• **EXERCISE BRIEF**
From the data below, retype exactly the lines starting with the one that contains "P5 pin 2: ISO_E -> ISO_C" and ending with the one that contains "T4: PNP BD140", both included.

• **EXCERPTED DATA**
------------------------------

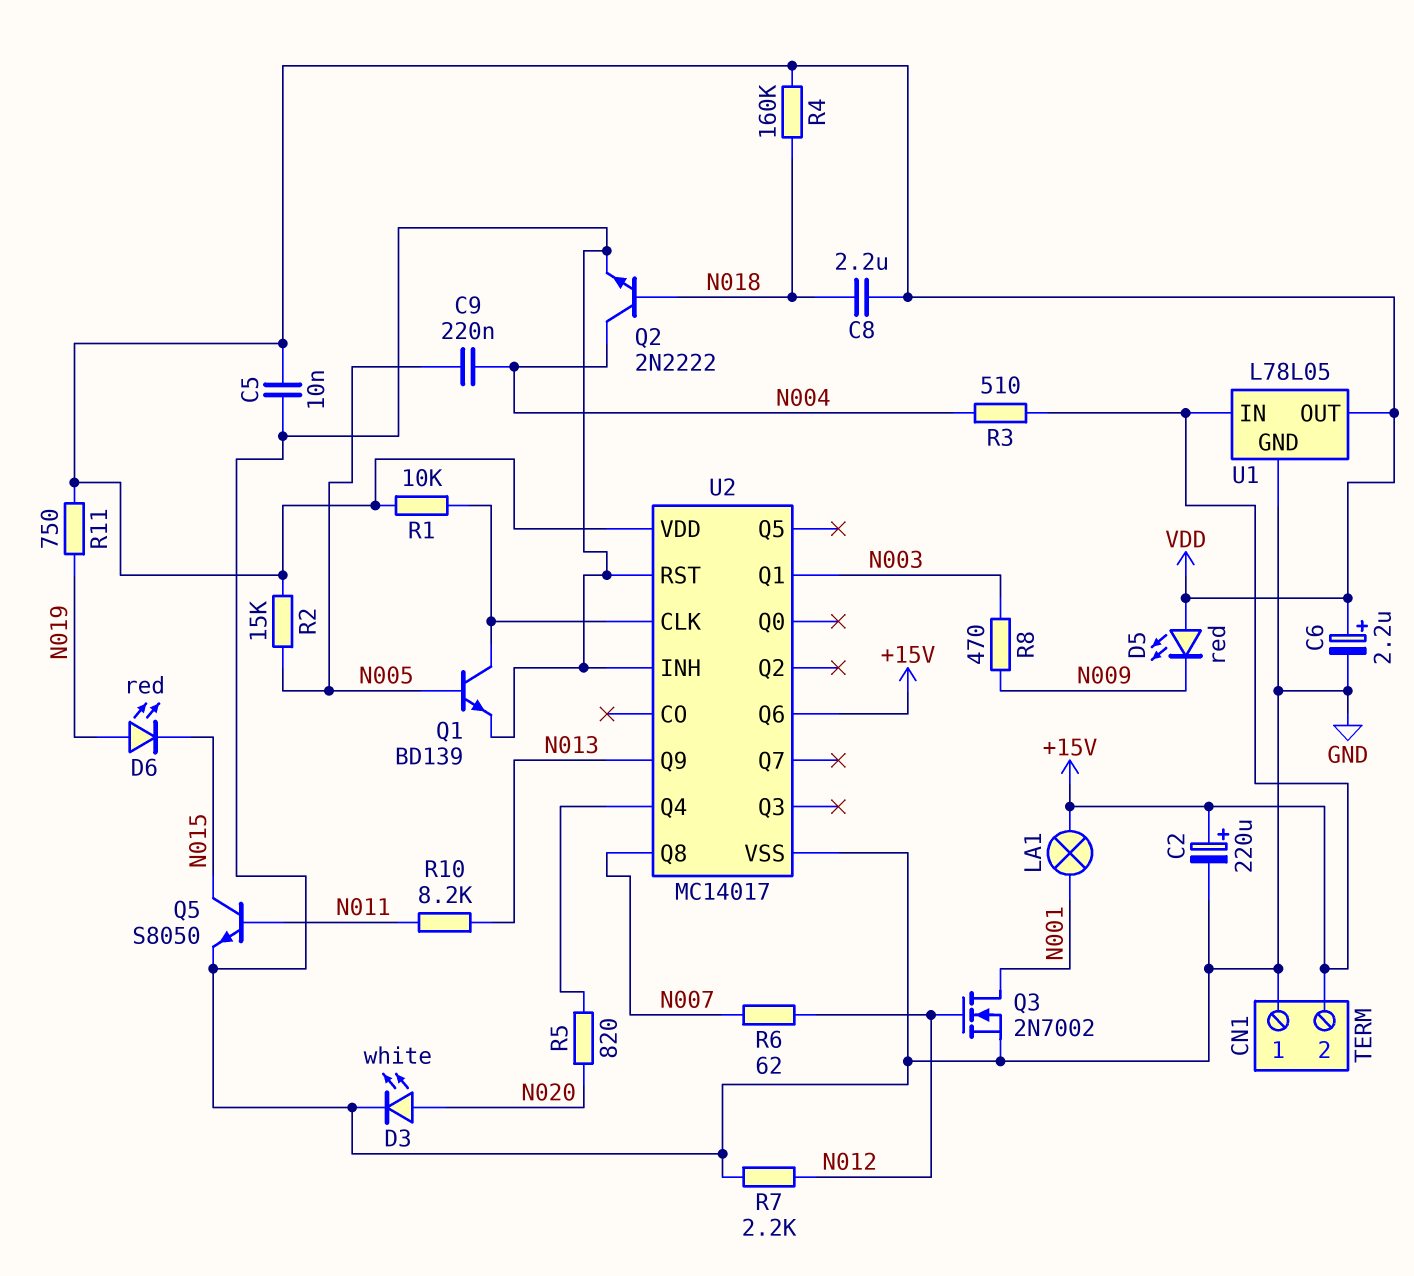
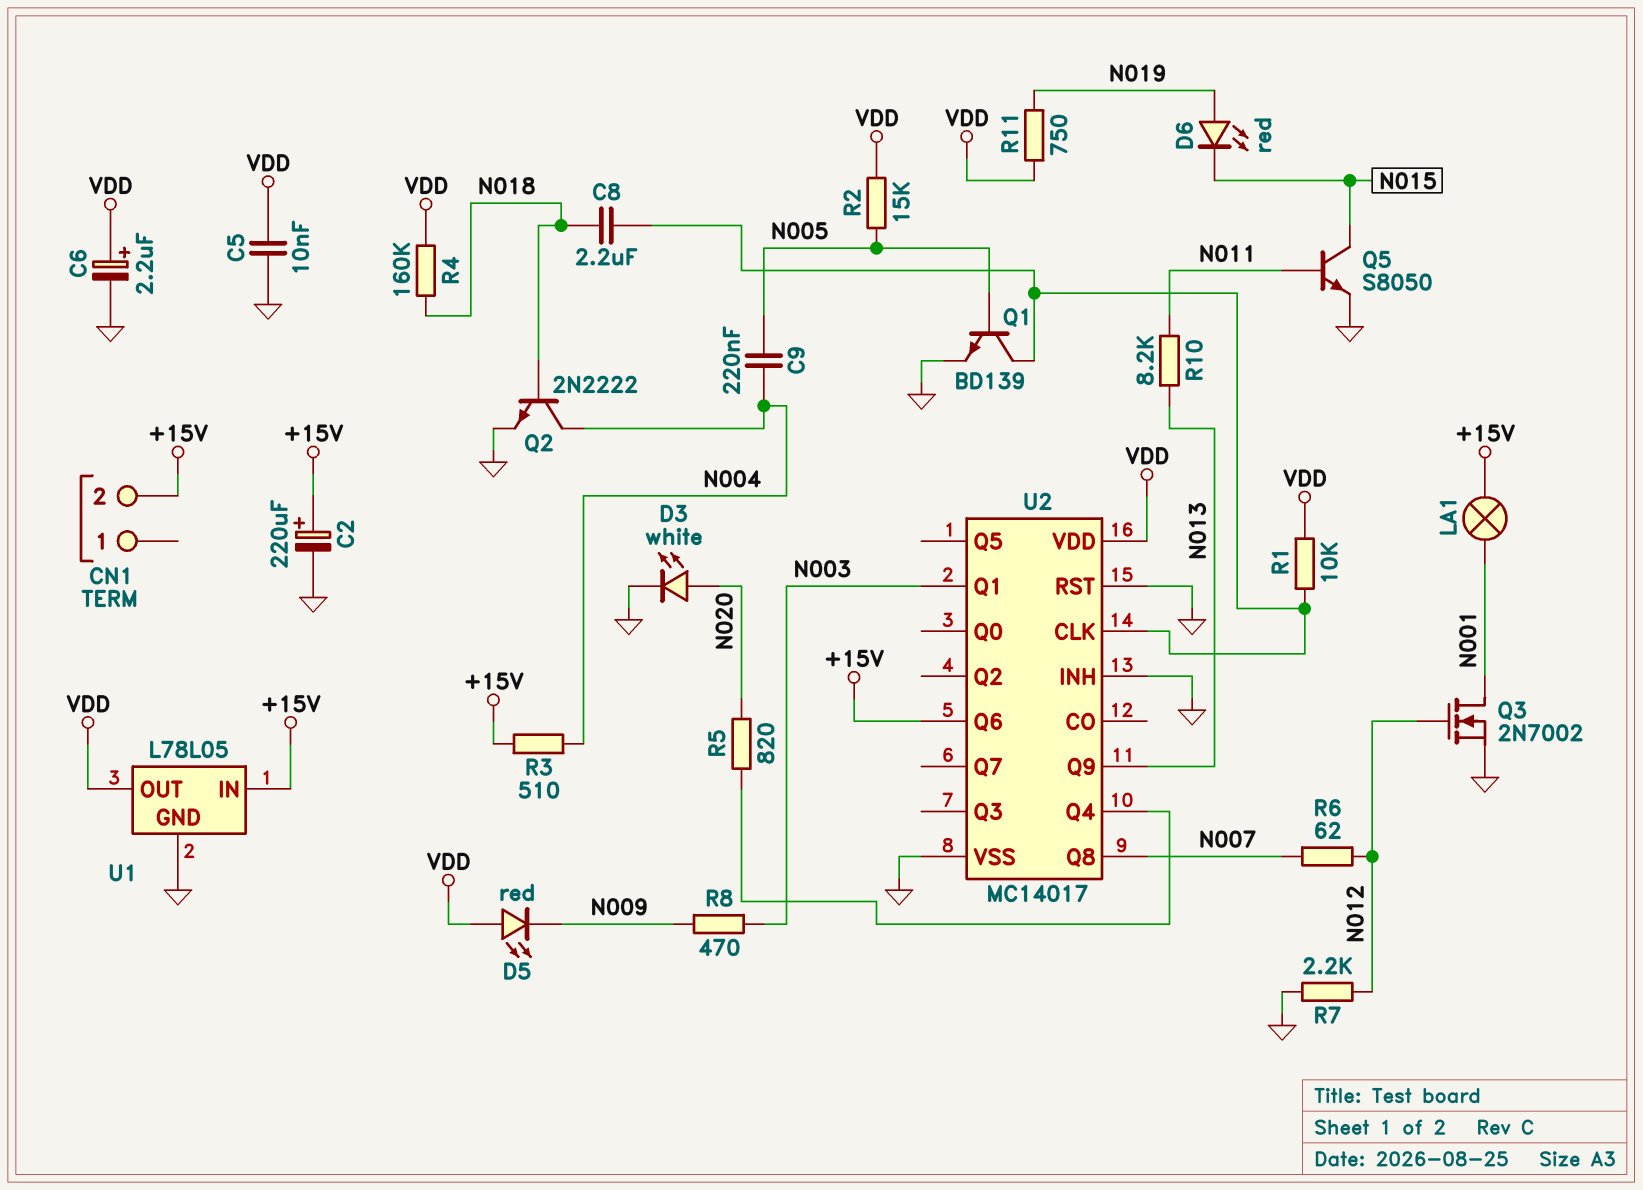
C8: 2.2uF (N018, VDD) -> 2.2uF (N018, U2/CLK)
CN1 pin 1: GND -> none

------------------------------

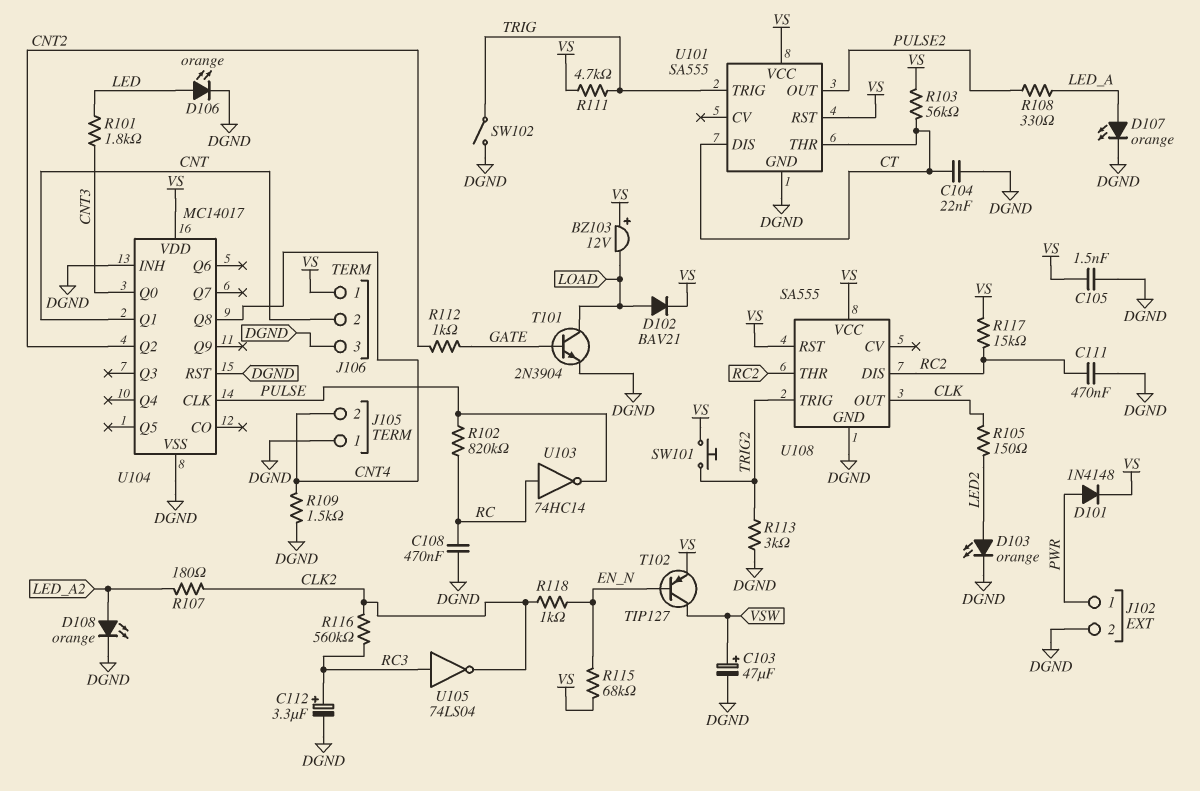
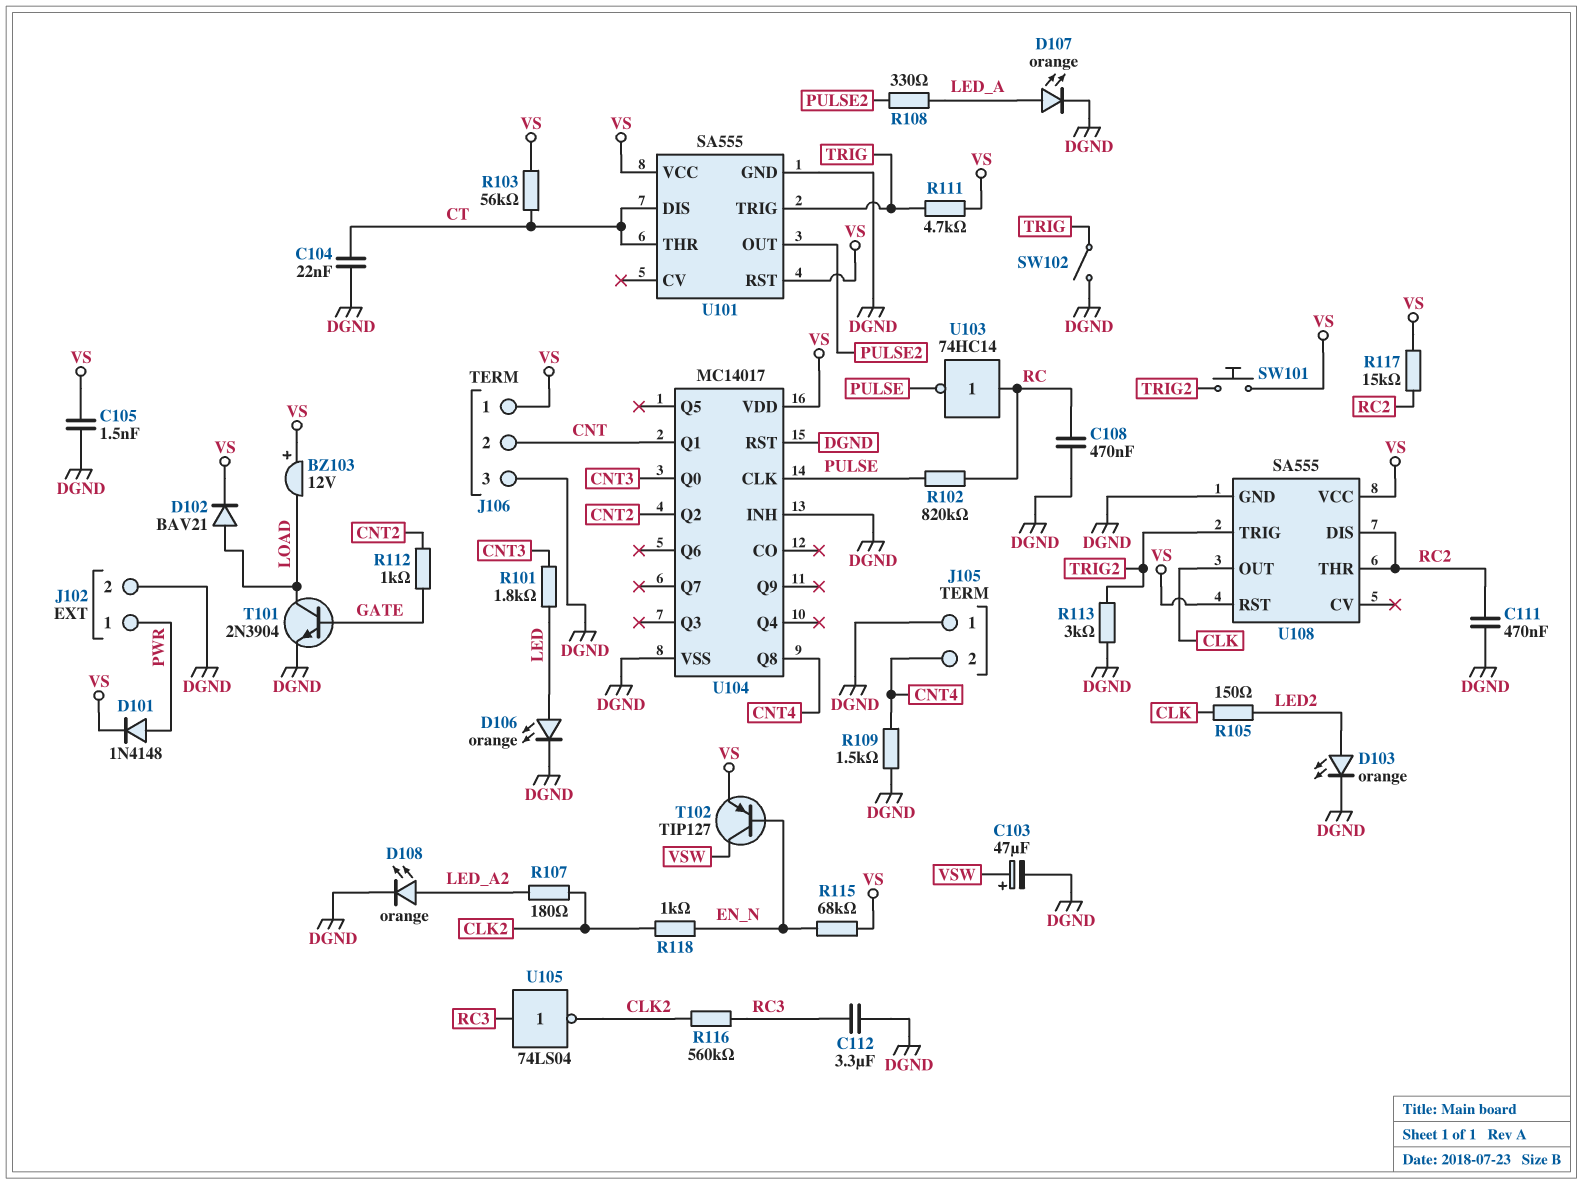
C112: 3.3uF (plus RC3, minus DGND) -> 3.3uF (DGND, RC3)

------------------------------

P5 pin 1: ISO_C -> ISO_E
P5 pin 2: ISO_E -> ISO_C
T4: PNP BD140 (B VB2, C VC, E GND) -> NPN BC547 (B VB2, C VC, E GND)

------------------------------

• **YOUR SOLUTION**
P5 pin 2: ISO_E -> ISO_C
T4: PNP BD140 (B VB2, C VC, E GND) -> NPN BC547 (B VB2, C VC, E GND)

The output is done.